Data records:
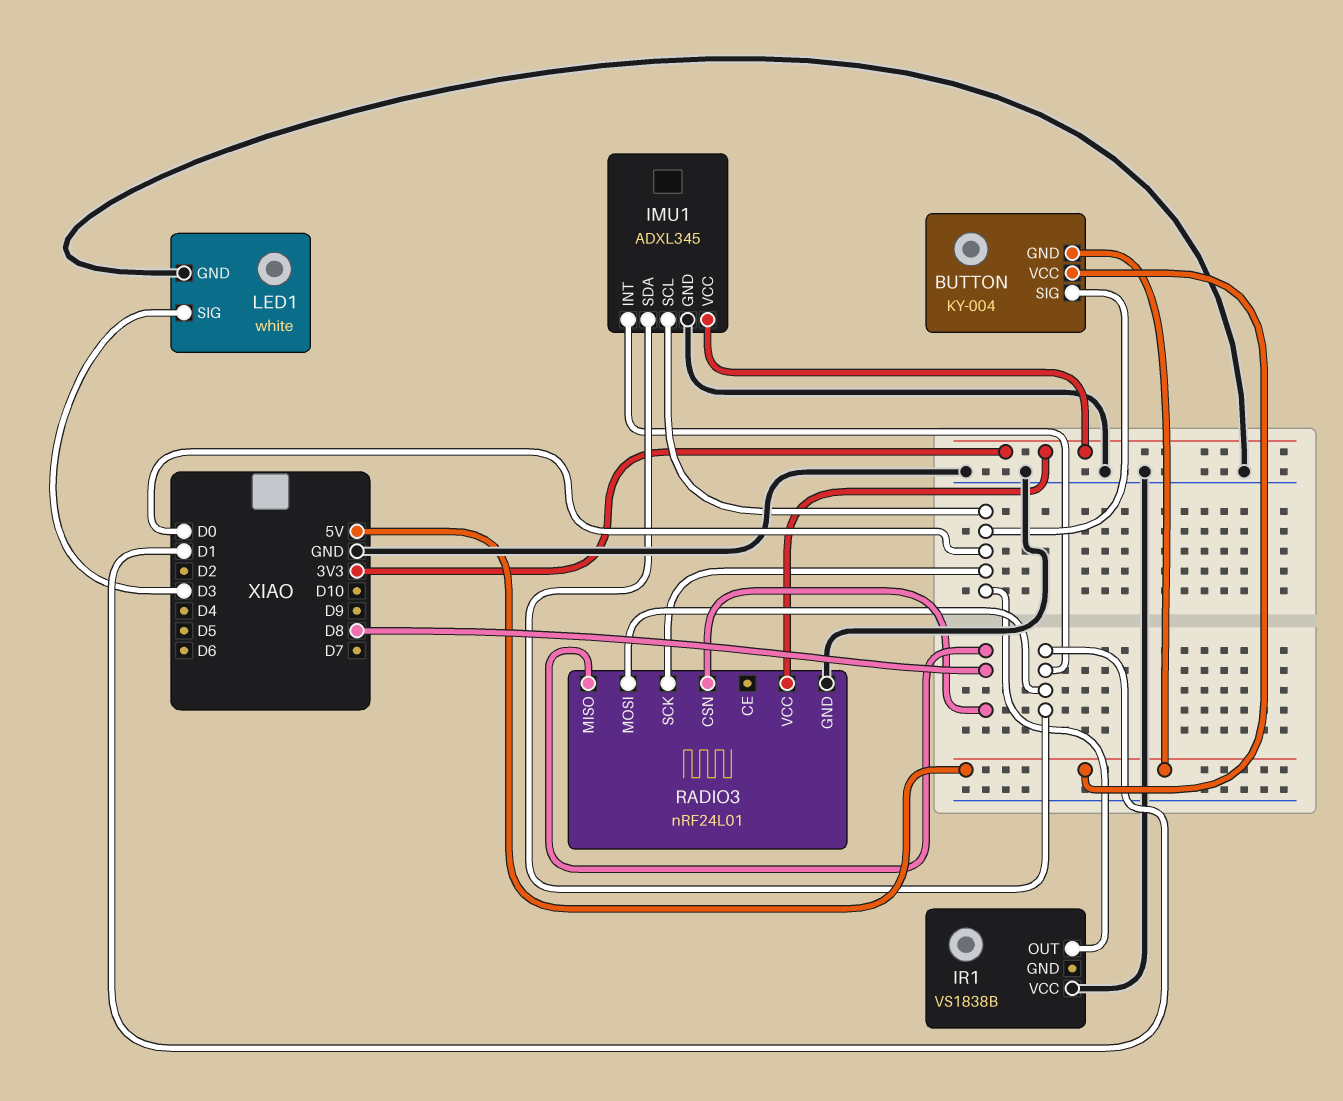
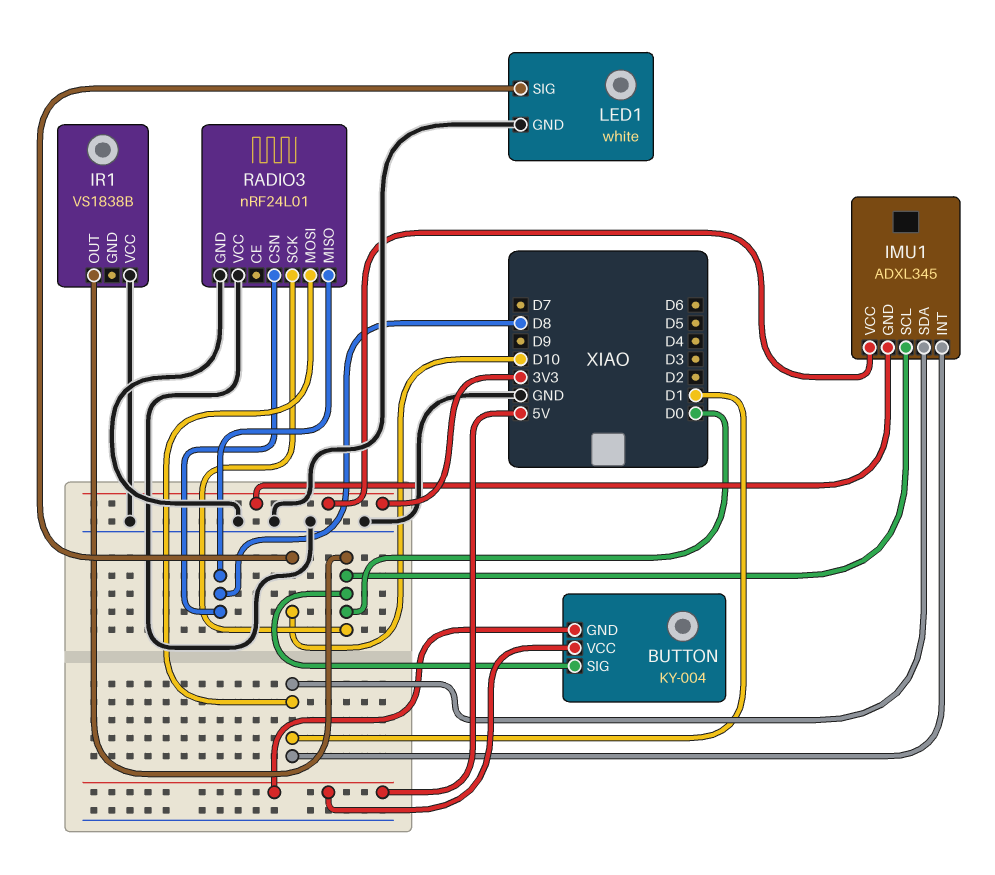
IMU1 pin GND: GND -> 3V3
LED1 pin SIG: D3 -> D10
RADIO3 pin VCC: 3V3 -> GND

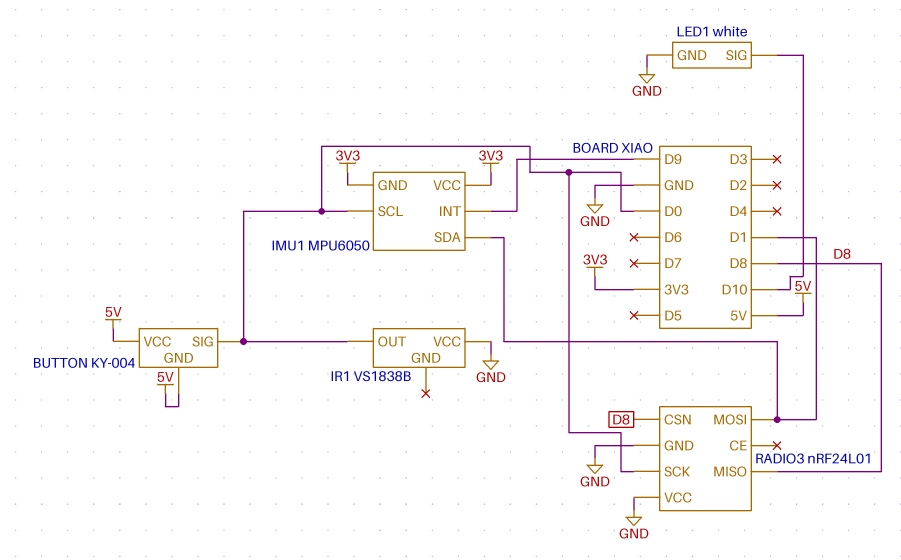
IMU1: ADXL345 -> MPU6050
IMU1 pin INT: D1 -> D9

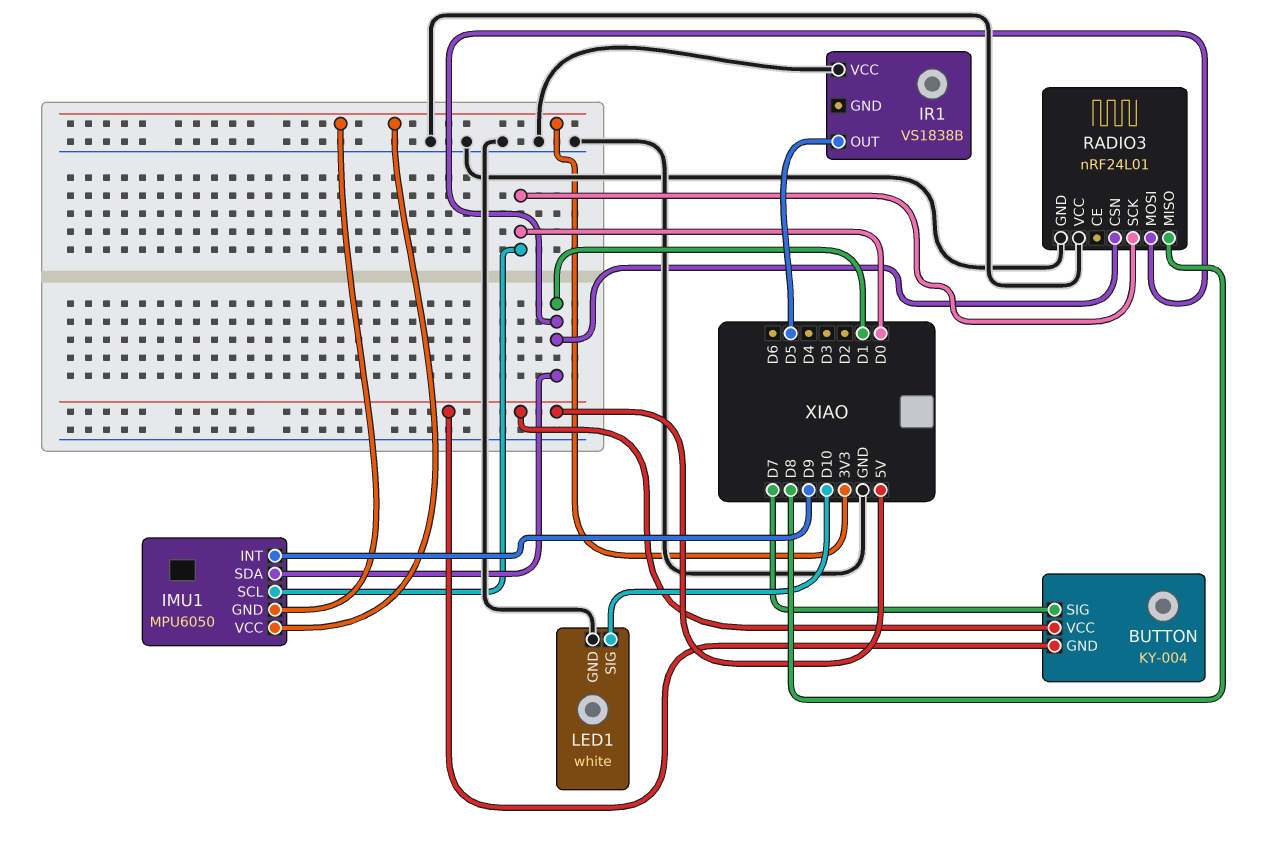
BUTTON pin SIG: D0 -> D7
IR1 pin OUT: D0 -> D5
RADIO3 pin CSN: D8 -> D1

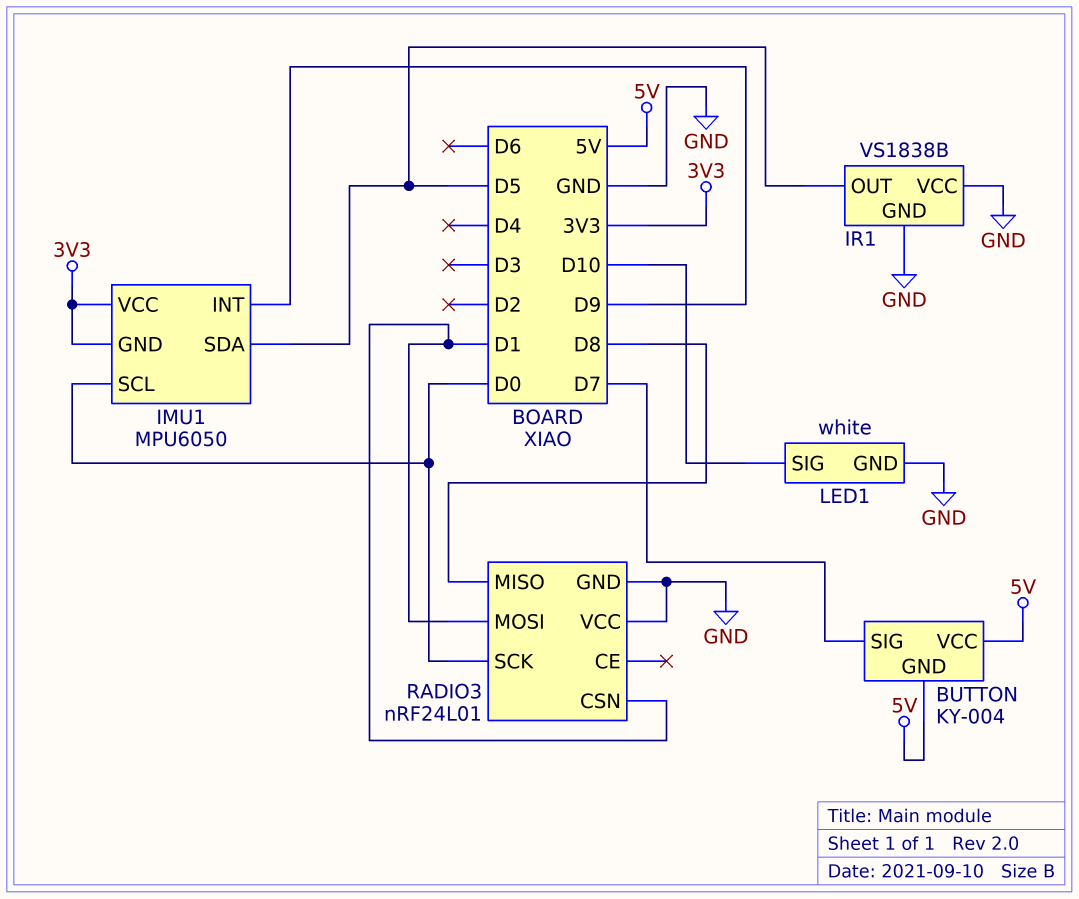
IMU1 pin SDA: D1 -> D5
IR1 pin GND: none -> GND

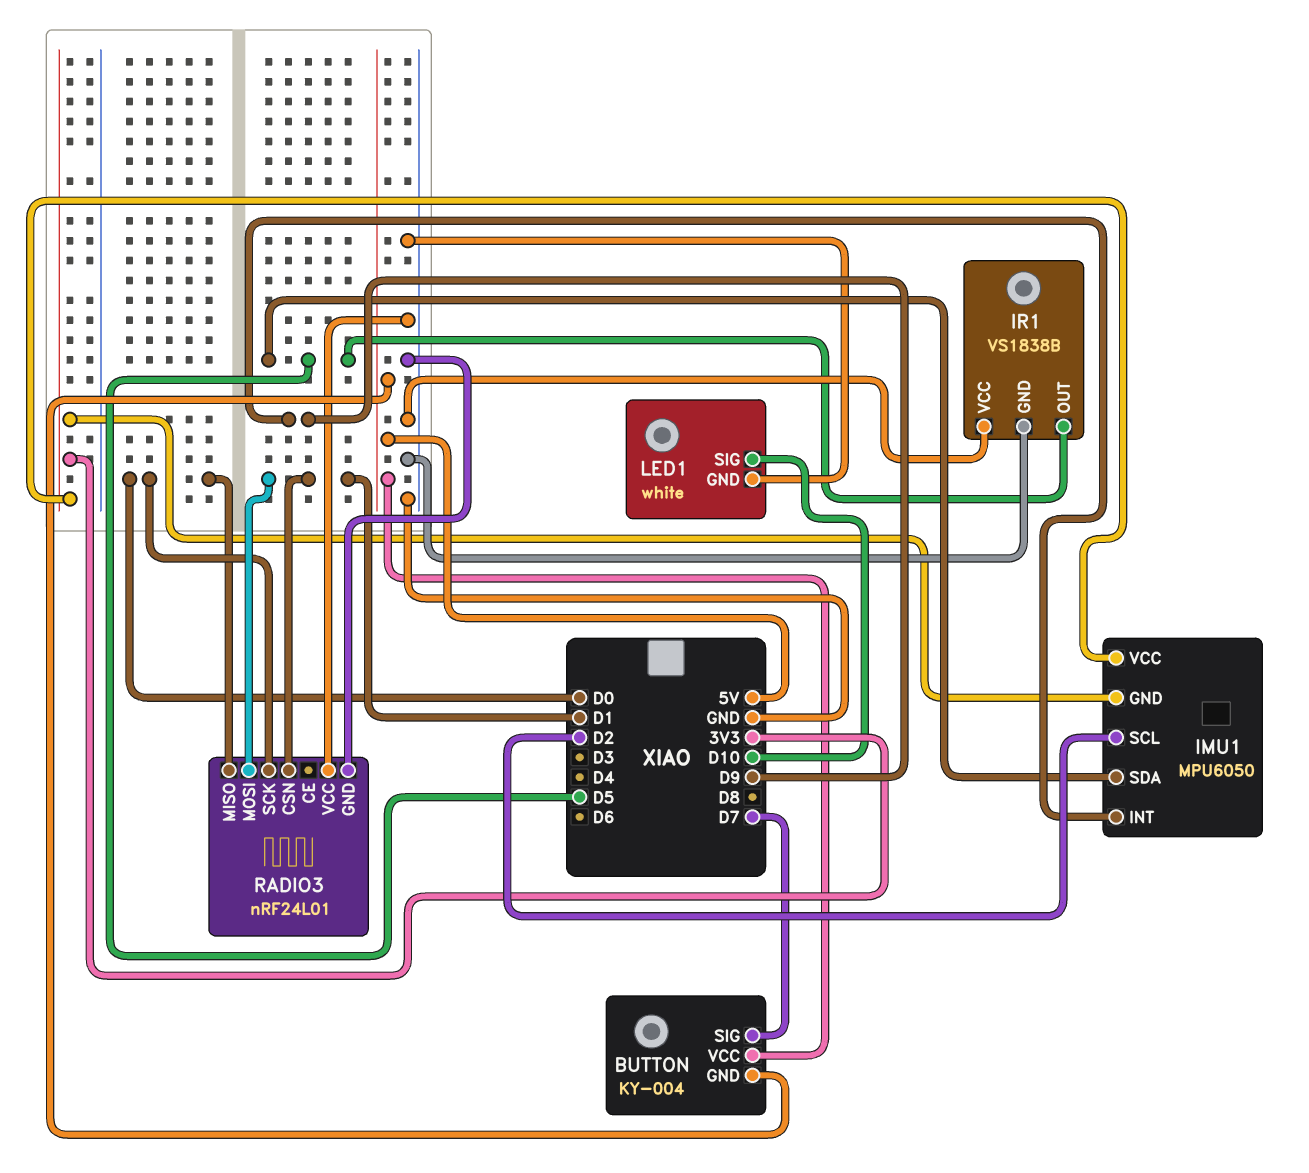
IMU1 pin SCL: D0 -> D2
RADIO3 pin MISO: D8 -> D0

* * *

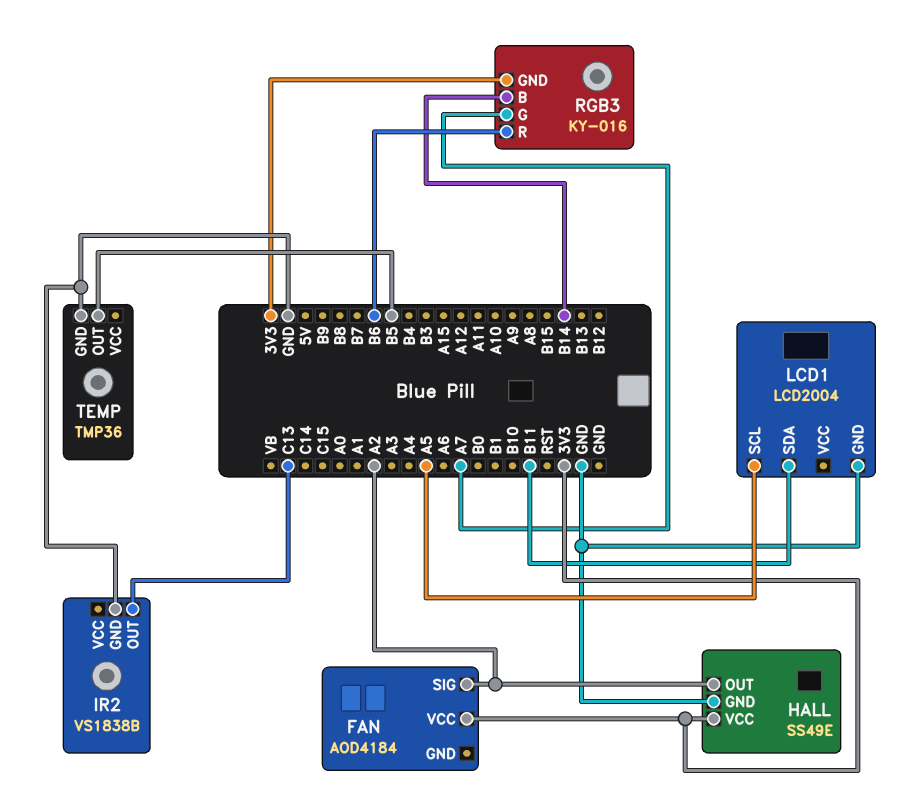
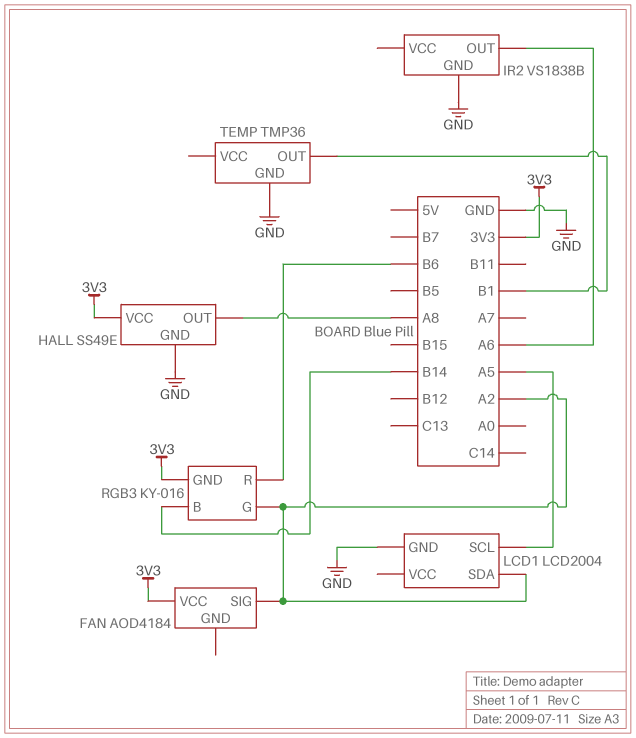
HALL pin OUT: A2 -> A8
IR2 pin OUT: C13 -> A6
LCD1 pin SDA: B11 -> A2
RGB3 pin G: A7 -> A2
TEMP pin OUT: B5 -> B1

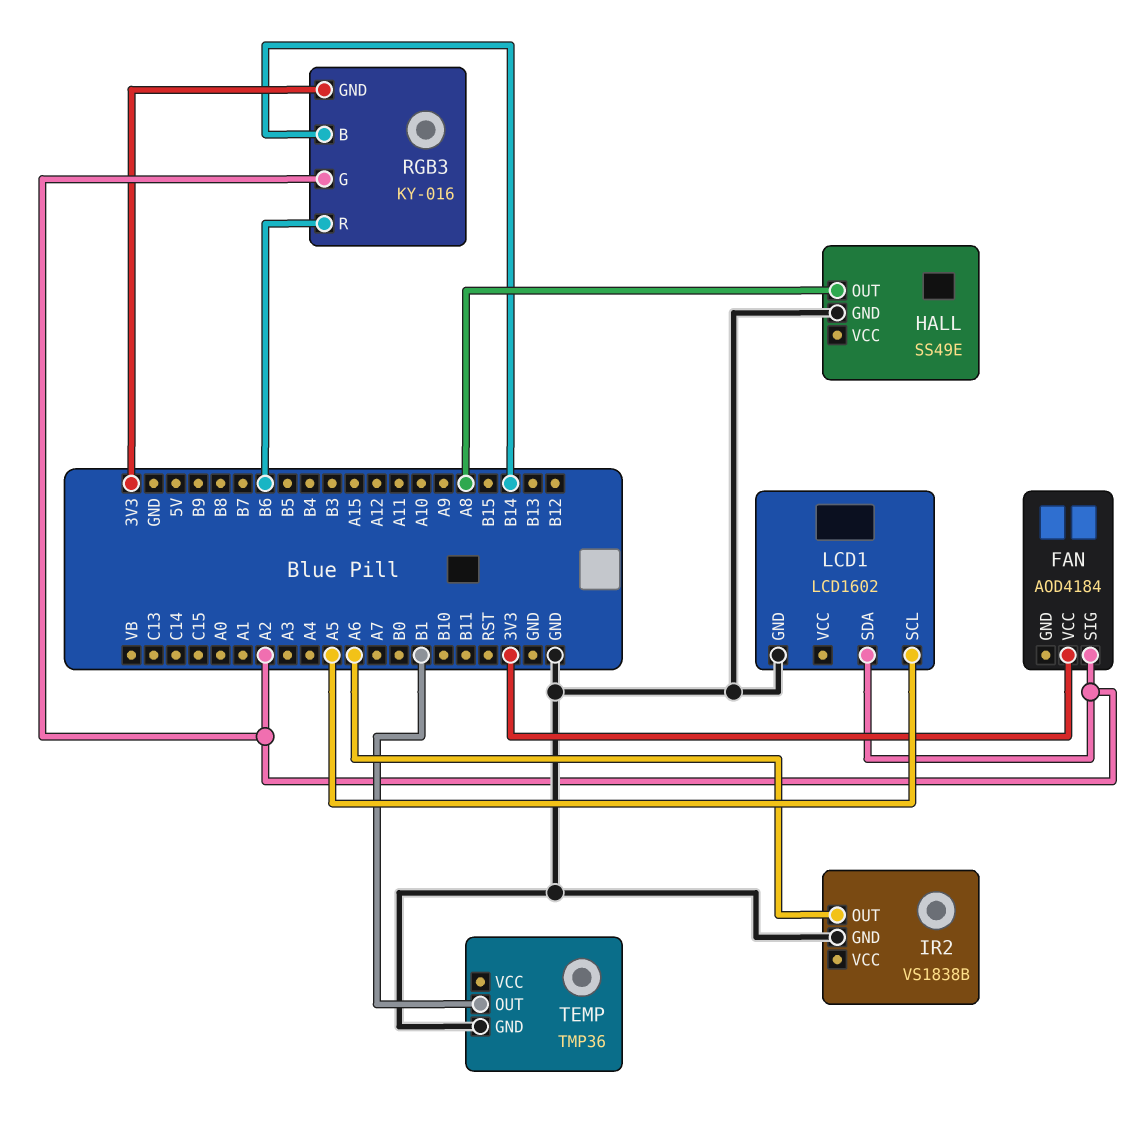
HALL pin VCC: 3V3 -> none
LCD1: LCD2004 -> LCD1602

◆ **WHAT YOU NEED TO DO**: Take every line above that includes "HALL" and list it.

◆ **ANSWER AREA**:
HALL pin OUT: A2 -> A8
HALL pin VCC: 3V3 -> none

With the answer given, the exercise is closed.